TASK REQUIREMENTS: Please retype the records below exactly as they appear, but leave out the pictures.

THE DATA:
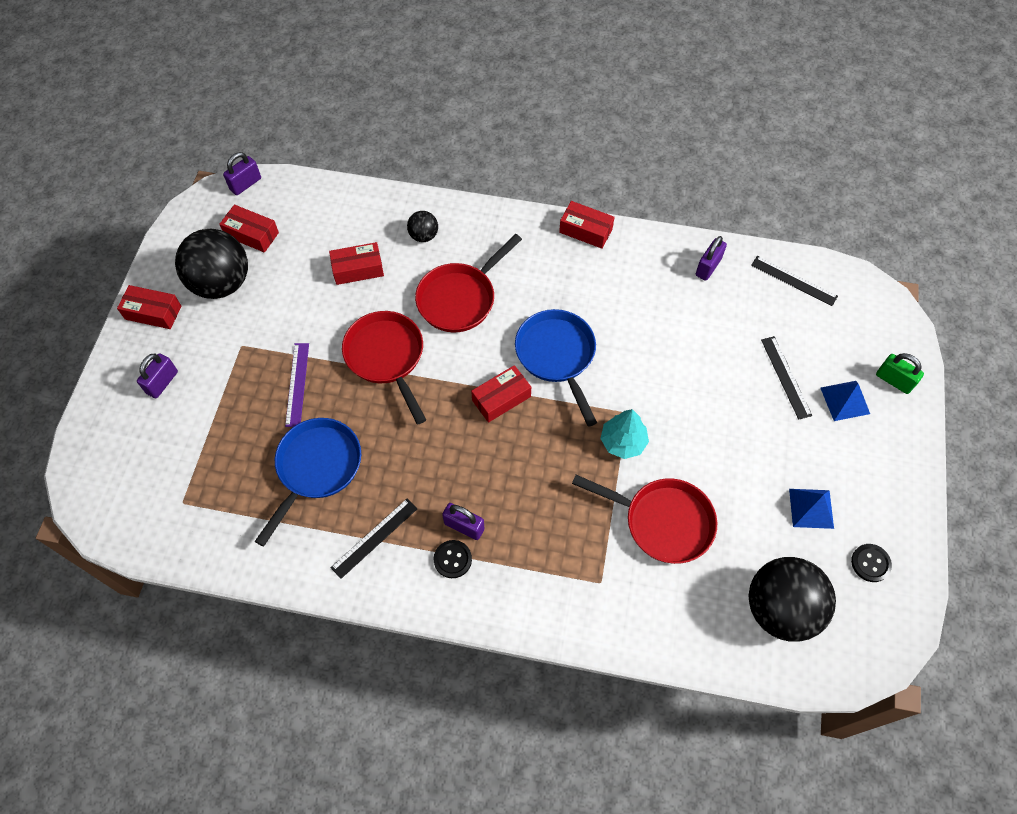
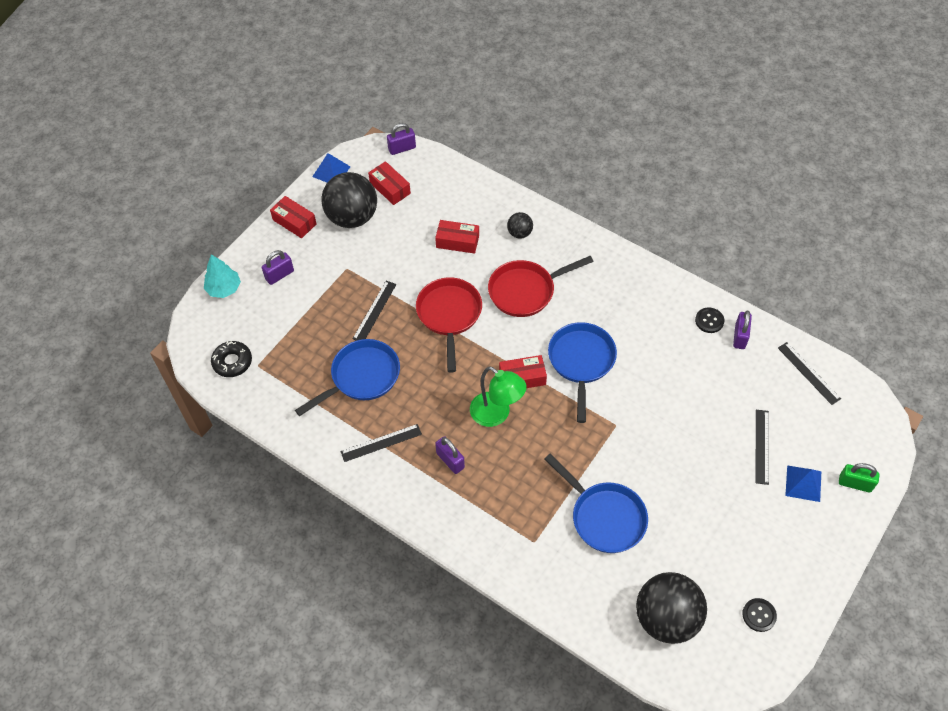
camera: 25 degrees right, 5 degrees down
(149, 510) = (232, 362): none -> black donut
(297, 384) = (374, 311): purple ruler -> black ruler
(452, 559) = (431, 481): black button -> black button (709, 321)
(492, 452) = (496, 414): none -> green lamp
(585, 230) = (651, 273): red box -> none
(623, 442) = (602, 446): turquoise tree -> turquoise tree (224, 288)
(662, 521) = (604, 517): red pan -> blue pan
(708, 267) = (740, 337): purple padlock -> purple padlock turned 45 degrees counterclockwise
(811, 508) = (731, 554): blue pyramid -> blue pyramid (331, 171)
(894, 380) = (855, 483): green padlock -> green padlock turned 45 degrees counterclockwise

REPLY TO THE EXERCISE:
camera: 25 degrees right, 5 degrees down
(149, 510) = (232, 362): none -> black donut
(297, 384) = (374, 311): purple ruler -> black ruler
(452, 559) = (431, 481): black button -> black button (709, 321)
(492, 452) = (496, 414): none -> green lamp
(585, 230) = (651, 273): red box -> none
(623, 442) = (602, 446): turquoise tree -> turquoise tree (224, 288)
(662, 521) = (604, 517): red pan -> blue pan
(708, 267) = (740, 337): purple padlock -> purple padlock turned 45 degrees counterclockwise
(811, 508) = (731, 554): blue pyramid -> blue pyramid (331, 171)
(894, 380) = (855, 483): green padlock -> green padlock turned 45 degrees counterclockwise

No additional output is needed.